___ TASK INPUTS ___
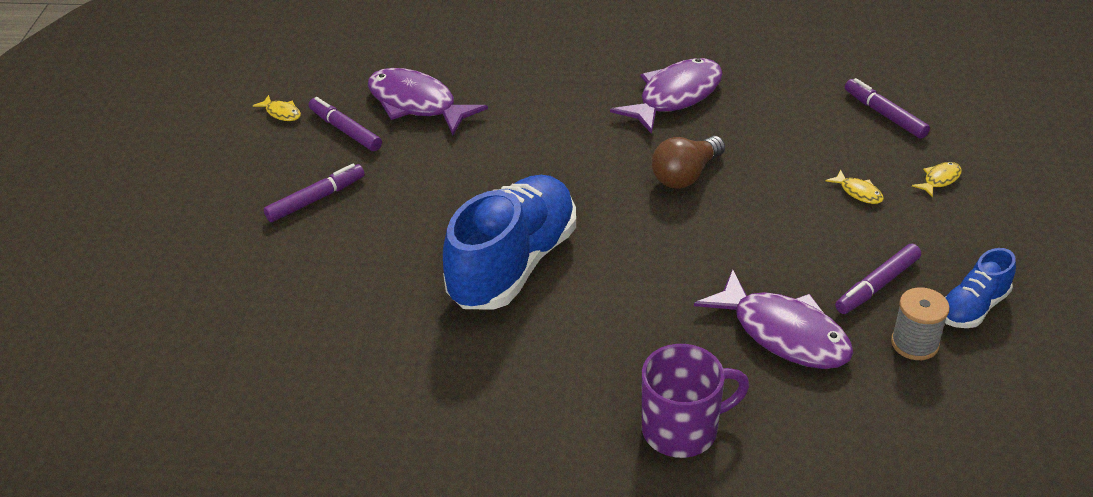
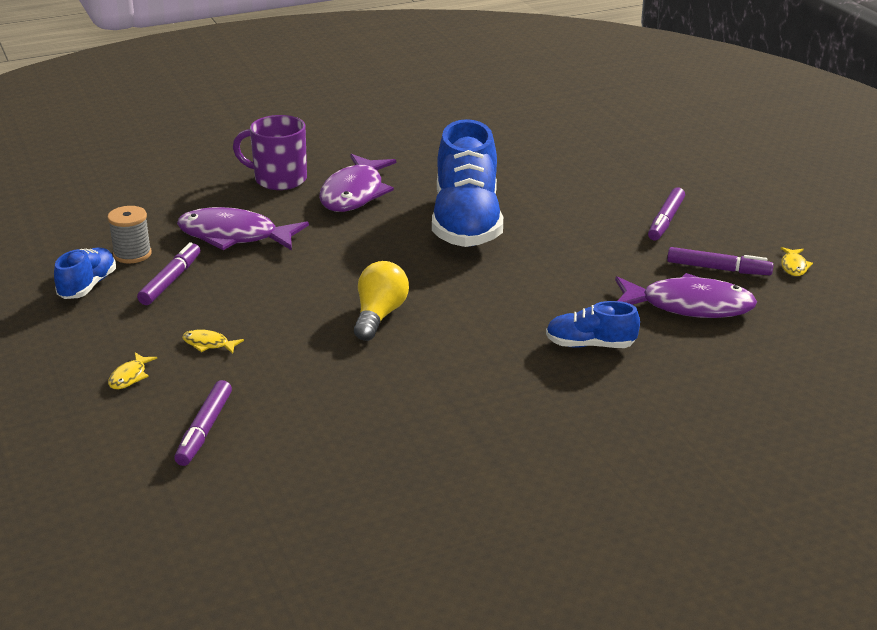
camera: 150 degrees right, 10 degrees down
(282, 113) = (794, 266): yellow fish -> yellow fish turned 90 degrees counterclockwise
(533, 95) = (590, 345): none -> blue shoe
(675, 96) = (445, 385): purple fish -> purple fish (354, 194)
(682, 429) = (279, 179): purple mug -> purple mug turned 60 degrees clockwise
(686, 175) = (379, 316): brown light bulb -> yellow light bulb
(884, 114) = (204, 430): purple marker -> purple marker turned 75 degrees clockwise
___
___ TASK INPUTS ___
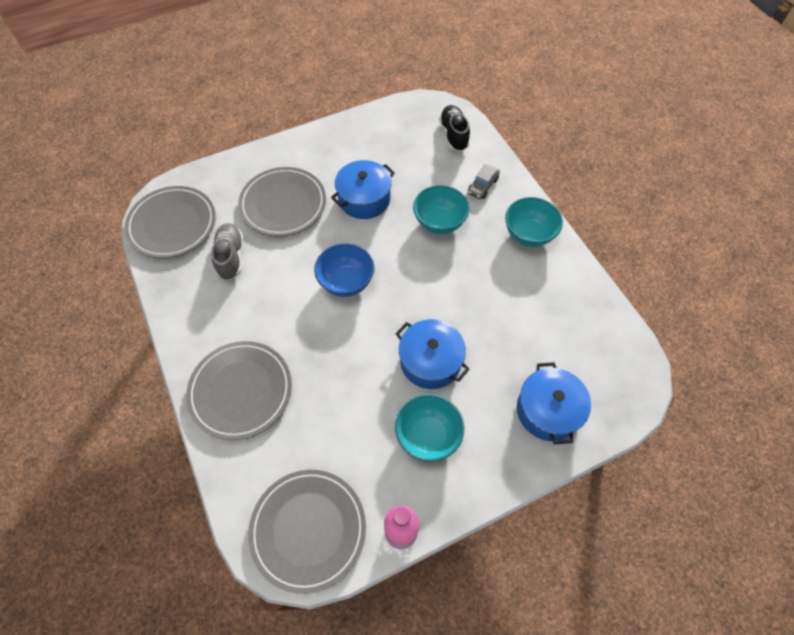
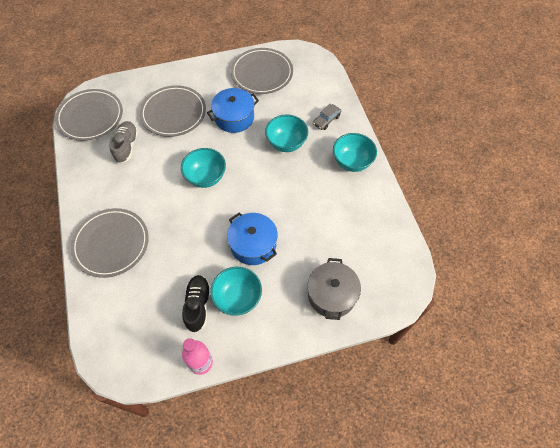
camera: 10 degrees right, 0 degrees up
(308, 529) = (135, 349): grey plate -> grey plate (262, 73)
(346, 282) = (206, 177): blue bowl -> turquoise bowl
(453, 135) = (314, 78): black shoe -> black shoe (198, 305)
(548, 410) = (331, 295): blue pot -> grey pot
___
___ TASK INPUTS ___
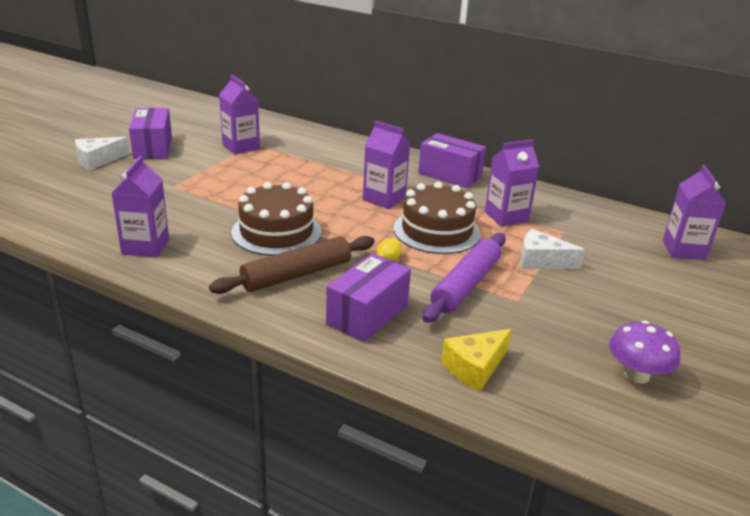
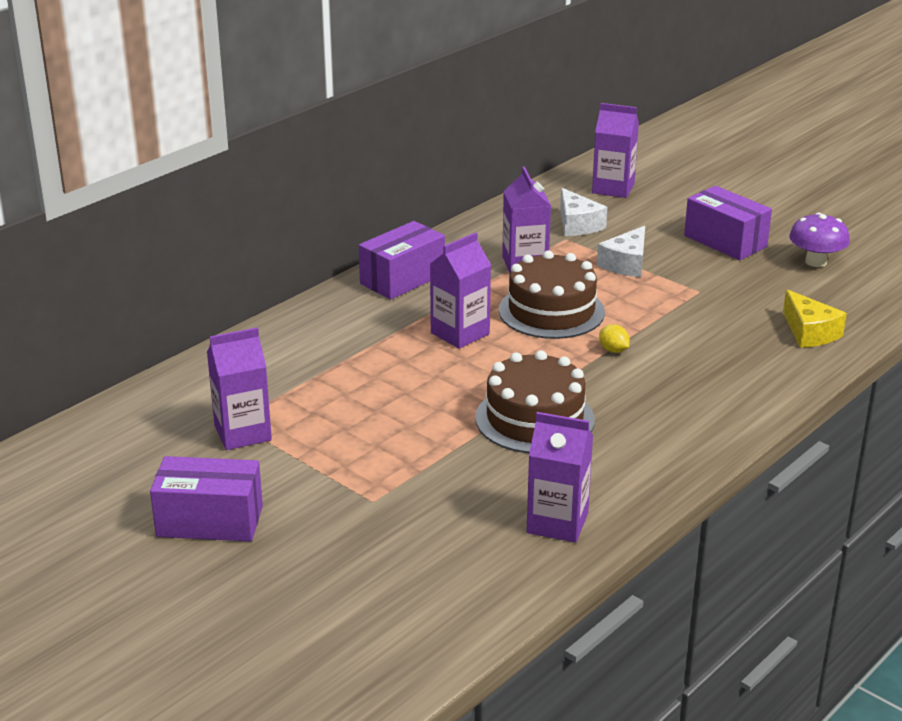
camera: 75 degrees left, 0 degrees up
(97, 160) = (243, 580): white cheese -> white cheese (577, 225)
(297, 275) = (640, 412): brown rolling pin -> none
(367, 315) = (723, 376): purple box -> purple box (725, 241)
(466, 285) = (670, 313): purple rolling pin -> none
___
Transcribe the records above from the line holding "(453, 135) = (314, 78): black" down to the line holding "(548, 410) = (331, 295): blue pot -> grey pot", inclusive, without adding anything.

(453, 135) = (314, 78): black shoe -> black shoe (198, 305)
(548, 410) = (331, 295): blue pot -> grey pot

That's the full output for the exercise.